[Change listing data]
◇ ◇ ◇ ◇

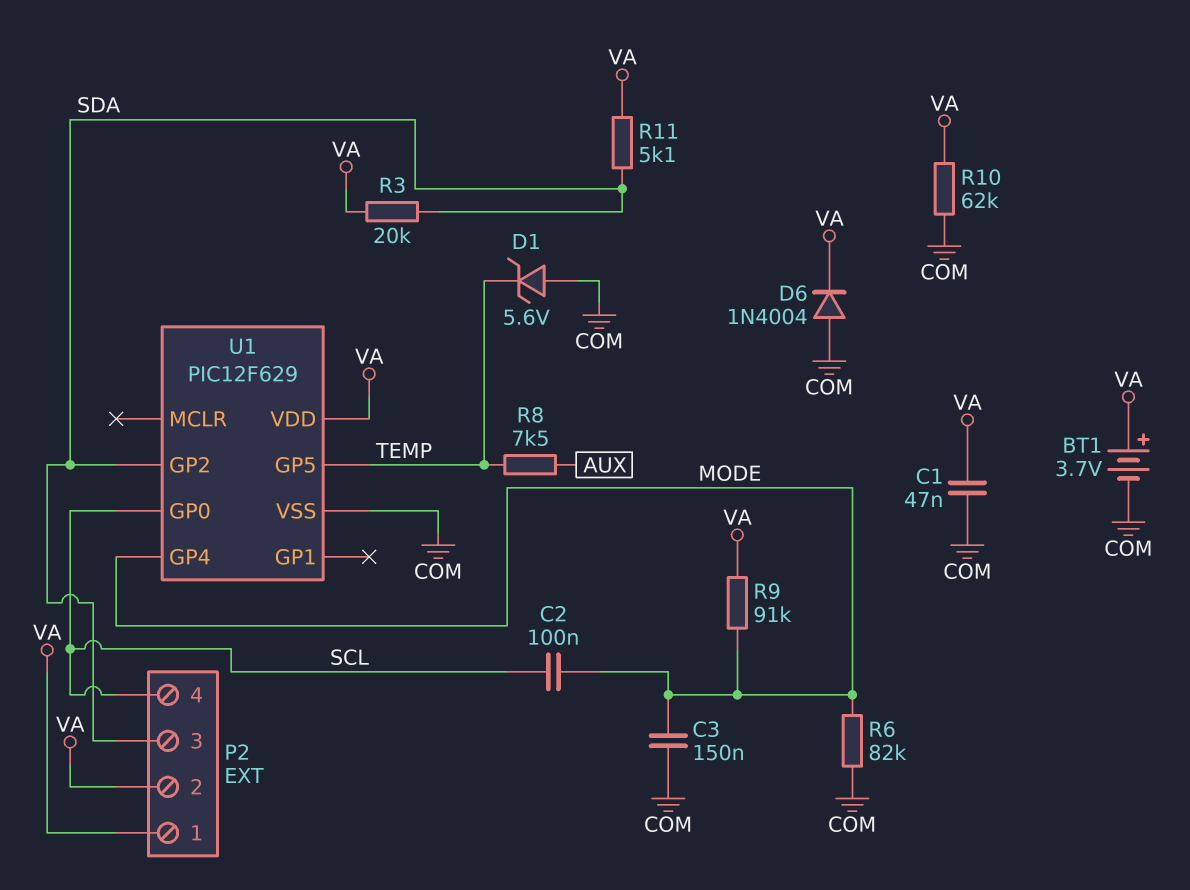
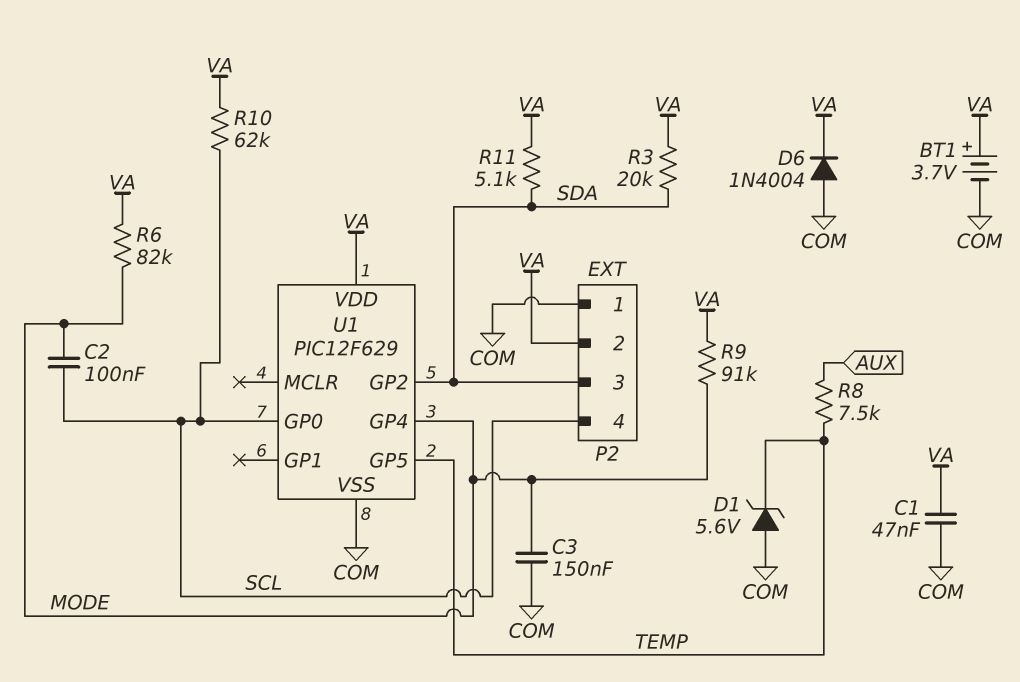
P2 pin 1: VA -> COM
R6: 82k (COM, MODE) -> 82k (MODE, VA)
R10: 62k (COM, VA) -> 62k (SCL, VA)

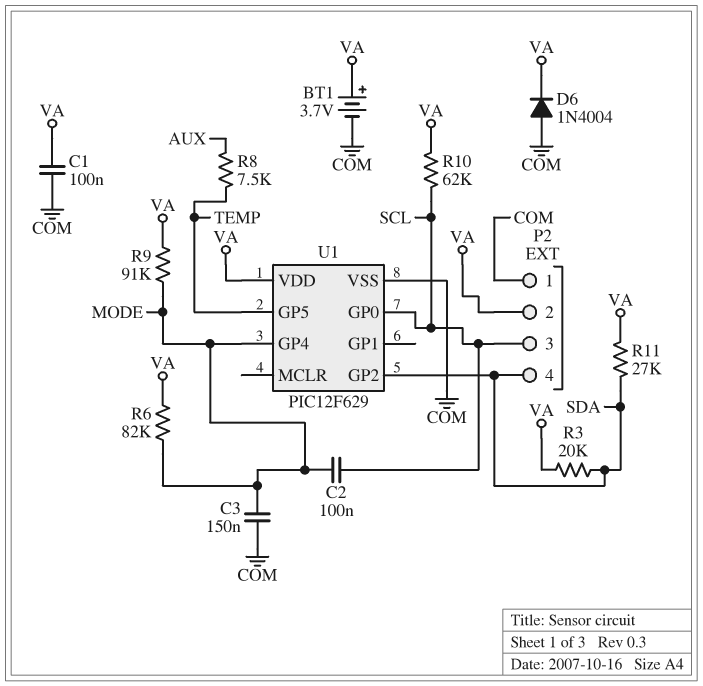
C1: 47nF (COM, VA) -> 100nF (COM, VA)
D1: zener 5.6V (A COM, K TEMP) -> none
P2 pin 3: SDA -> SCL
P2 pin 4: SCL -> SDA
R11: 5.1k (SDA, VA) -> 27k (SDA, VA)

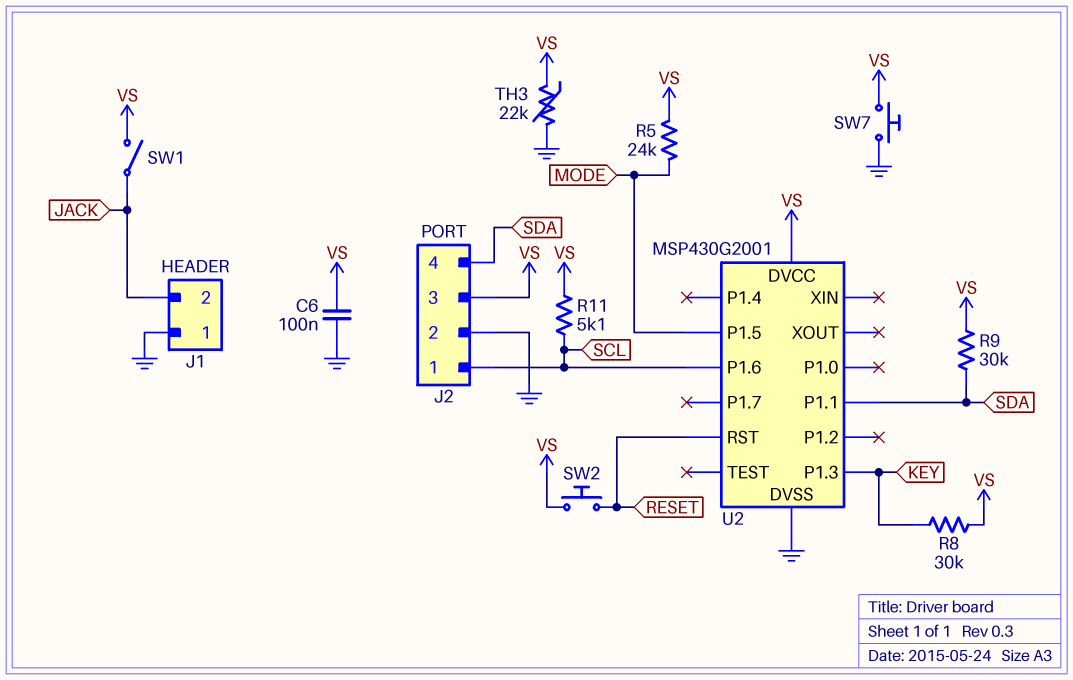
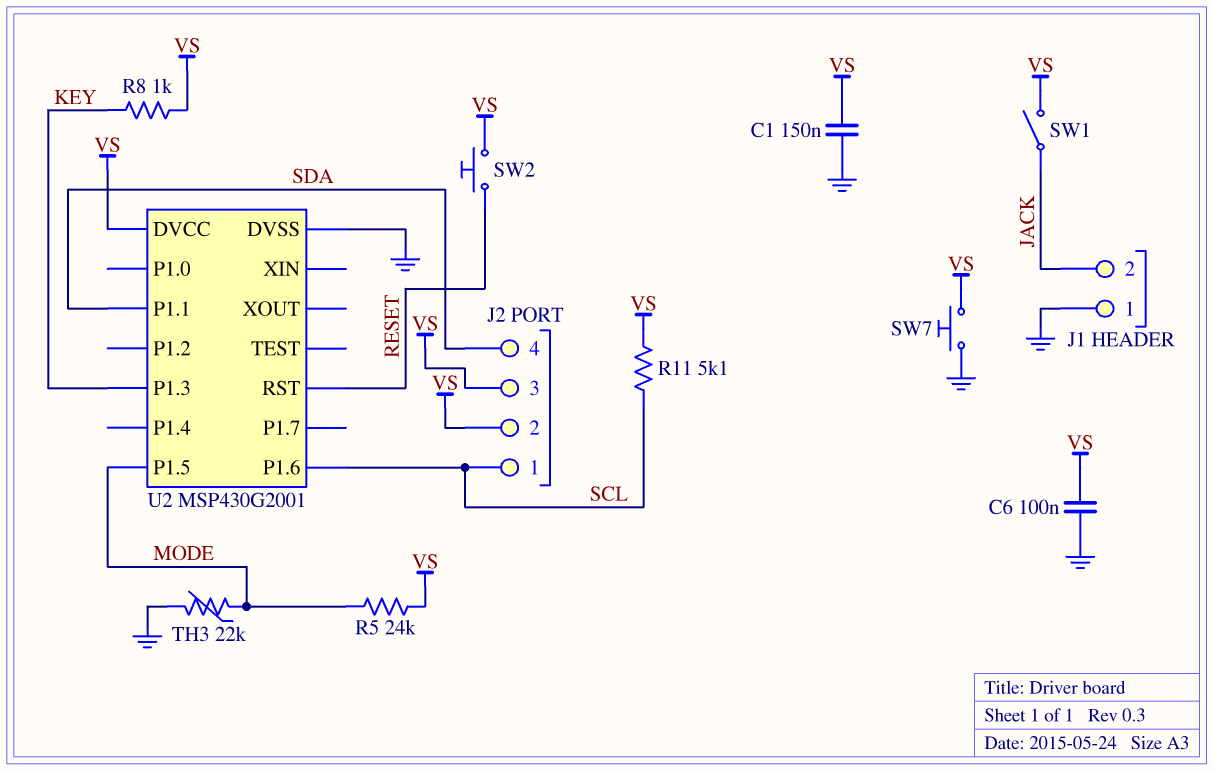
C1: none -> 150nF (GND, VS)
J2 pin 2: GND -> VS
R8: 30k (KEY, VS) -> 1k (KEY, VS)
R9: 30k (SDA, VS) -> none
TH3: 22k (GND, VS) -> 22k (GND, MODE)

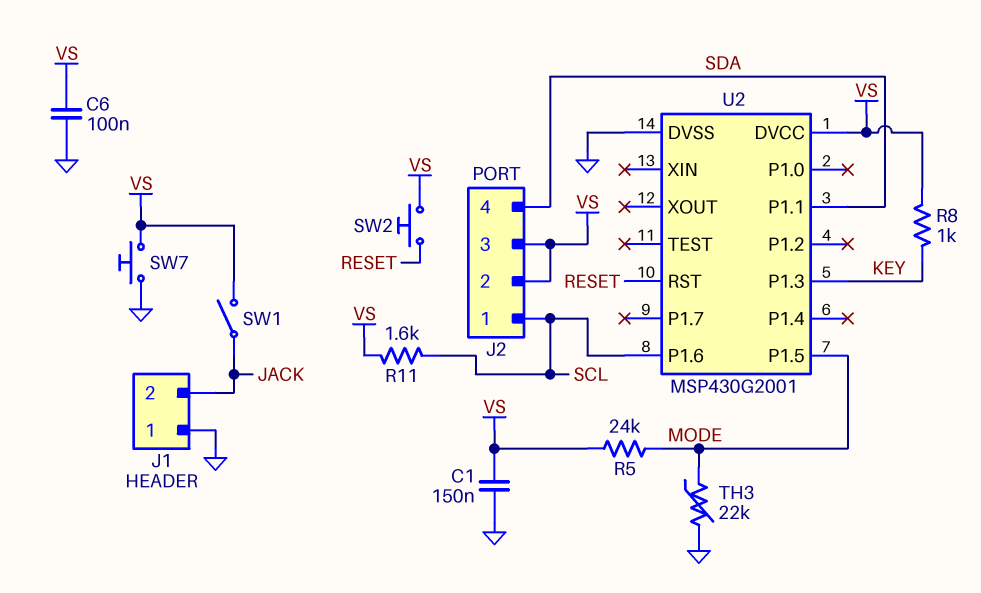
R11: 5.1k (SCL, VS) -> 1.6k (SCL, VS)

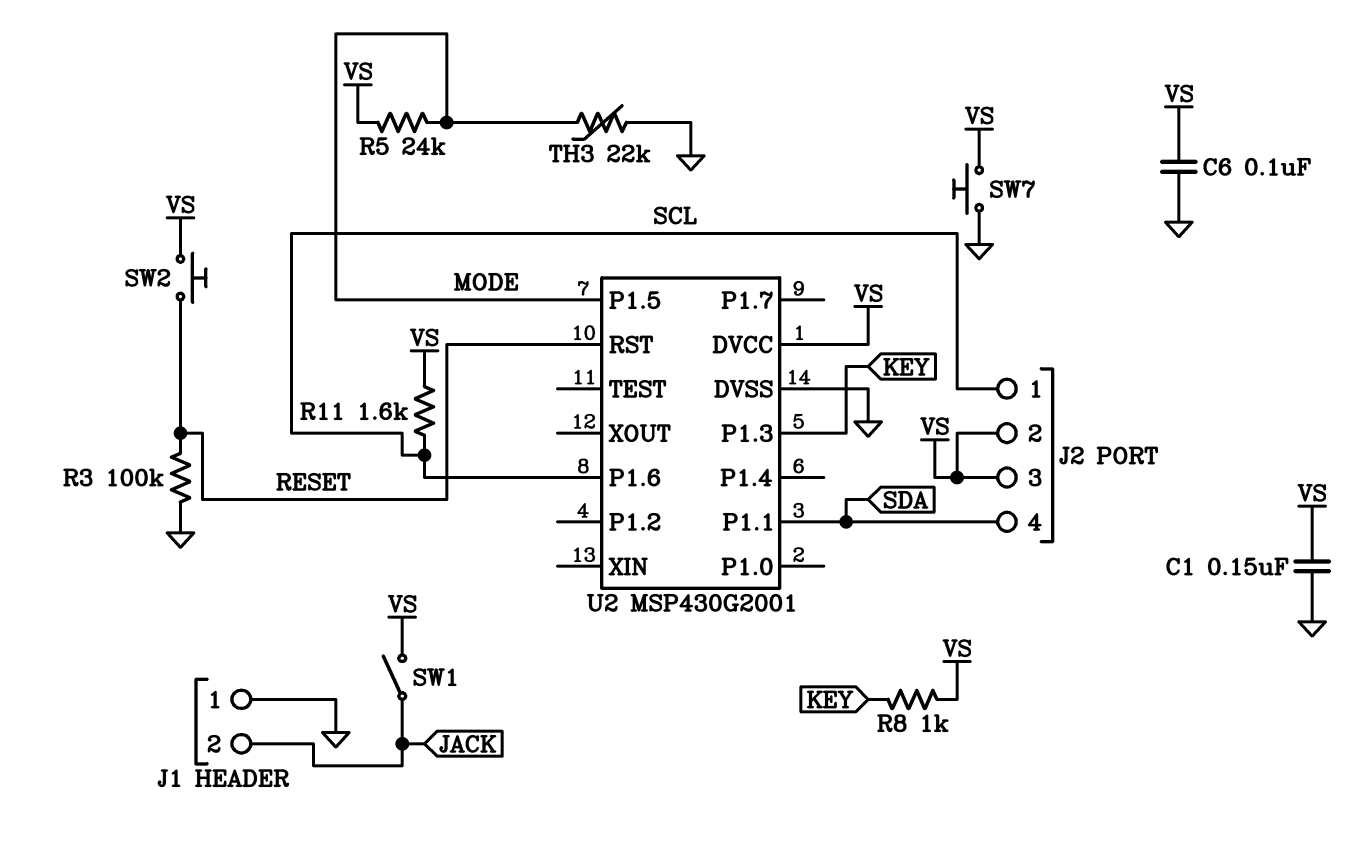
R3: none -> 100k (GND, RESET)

◇ ◇ ◇ ◇

From the entries above, show each line that includes the string "MODE".

R6: 82k (COM, MODE) -> 82k (MODE, VA)
TH3: 22k (GND, VS) -> 22k (GND, MODE)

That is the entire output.